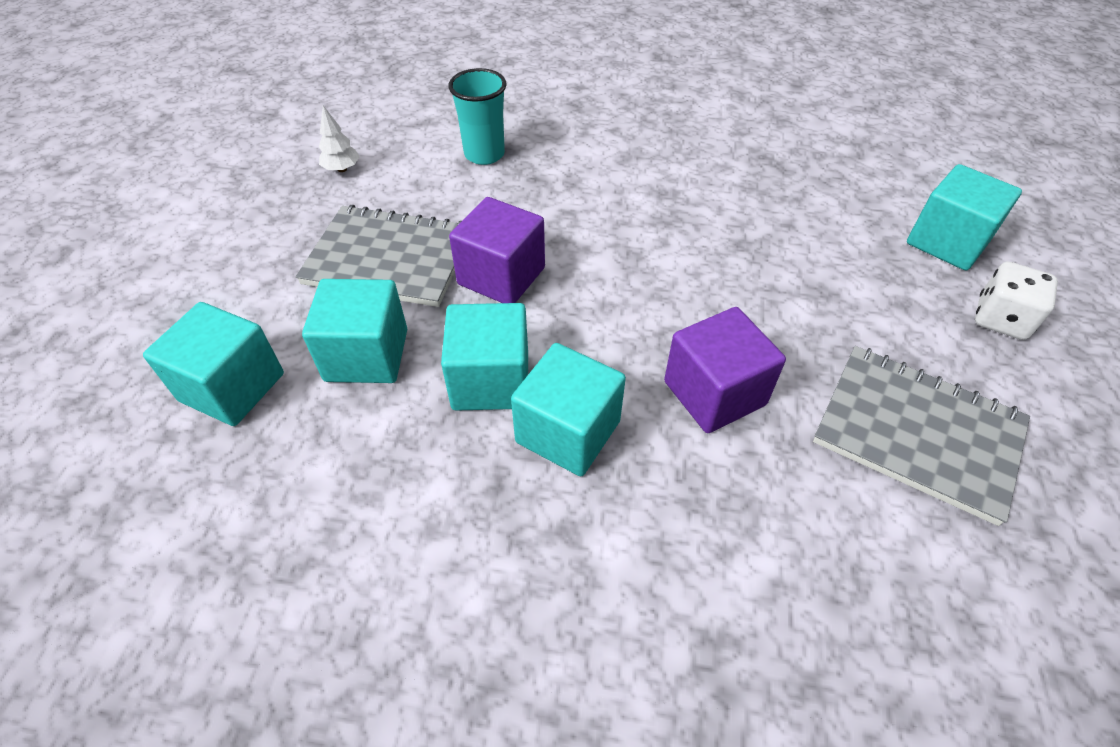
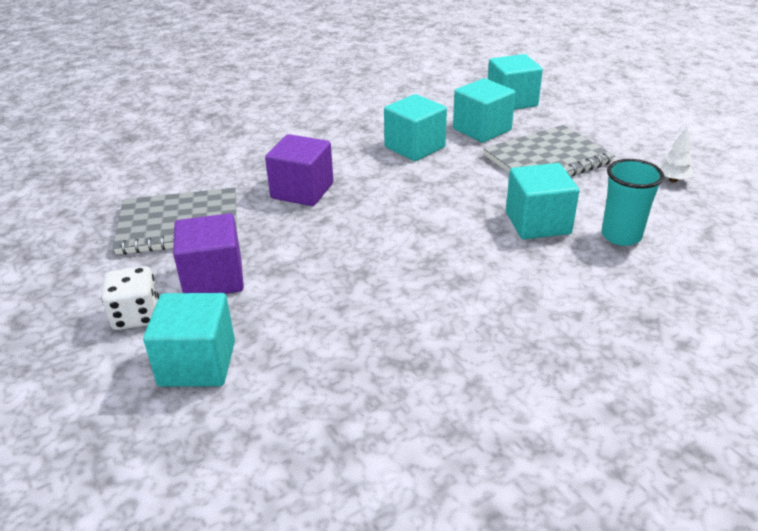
camera: 140 degrees right, 15 degrees down
(501, 276) = (479, 181): purple cube -> purple cube (213, 278)
(568, 432) = (356, 150): turquoise cube -> turquoise cube (537, 223)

• [EXERCISE DETAILS] Set down all the material exactly once more. No pictures.

• [RESULT BELOW]
camera: 140 degrees right, 15 degrees down
(501, 276) = (479, 181): purple cube -> purple cube (213, 278)
(568, 432) = (356, 150): turquoise cube -> turquoise cube (537, 223)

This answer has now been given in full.